Search the records for "pink" and copy each line that holds it.

═════ Available records ═════

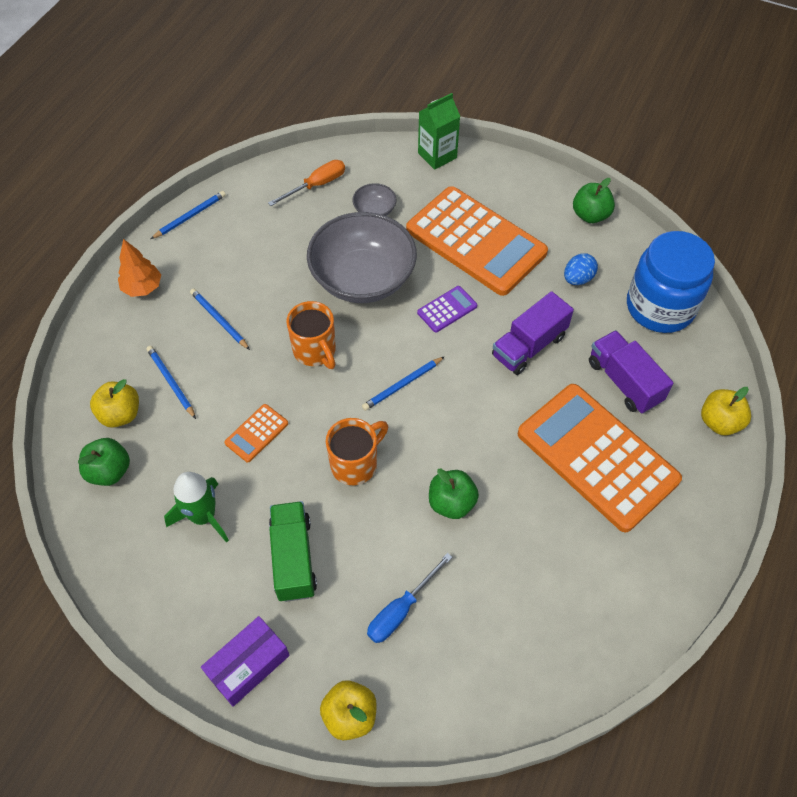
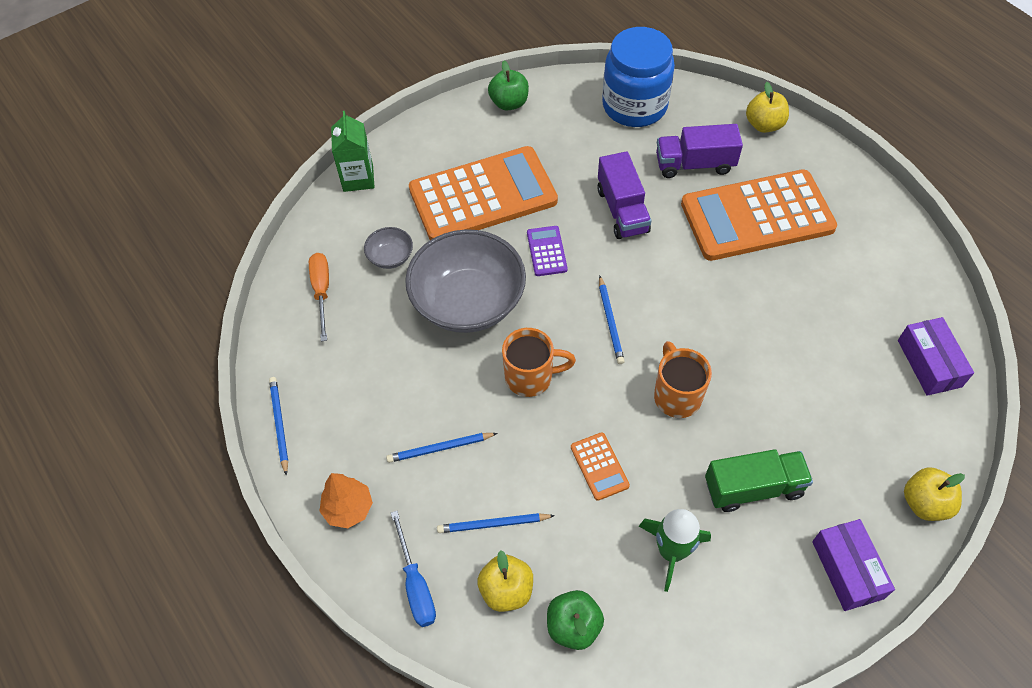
camera: 60 degrees left, 0 degrees up
(293, 558) = (753, 488): green truck -> green truck turned 150 degrees clockwise
(401, 610) = (840, 421): blue screwdriver -> blue screwdriver (415, 584)
(451, 503) = (752, 338): green apple -> none
(515, 673) = (929, 363): none -> purple box
(578, 279) = (572, 144): blue egg -> none

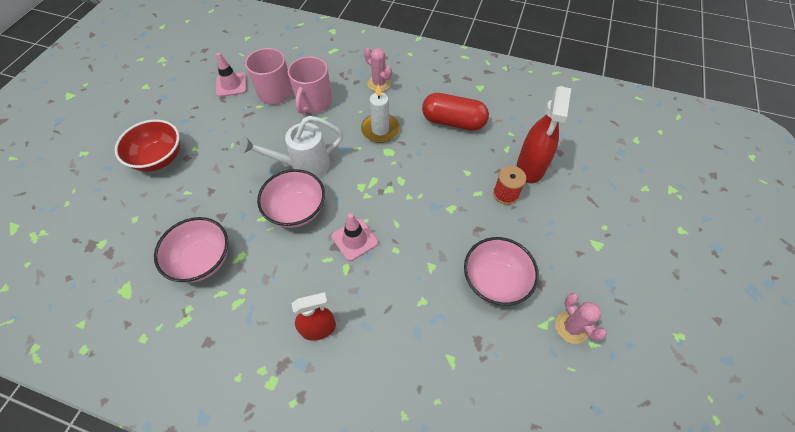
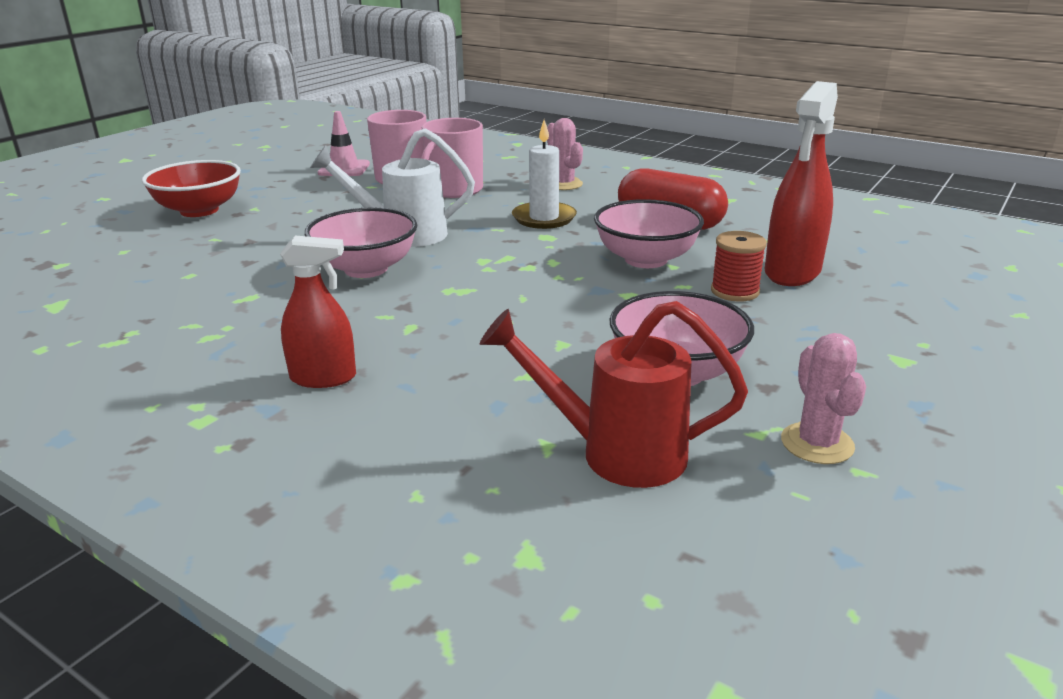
camera: 15 degrees right, 30 degrees down
(202, 260) = (189, 294): pink bowl -> pink bowl (646, 259)
(354, 239) = (442, 303): pink traffic cone -> none
(484, 358) = (614, 453): none -> red watering can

═════

> [The completed task]
(202, 260) = (189, 294): pink bowl -> pink bowl (646, 259)
(354, 239) = (442, 303): pink traffic cone -> none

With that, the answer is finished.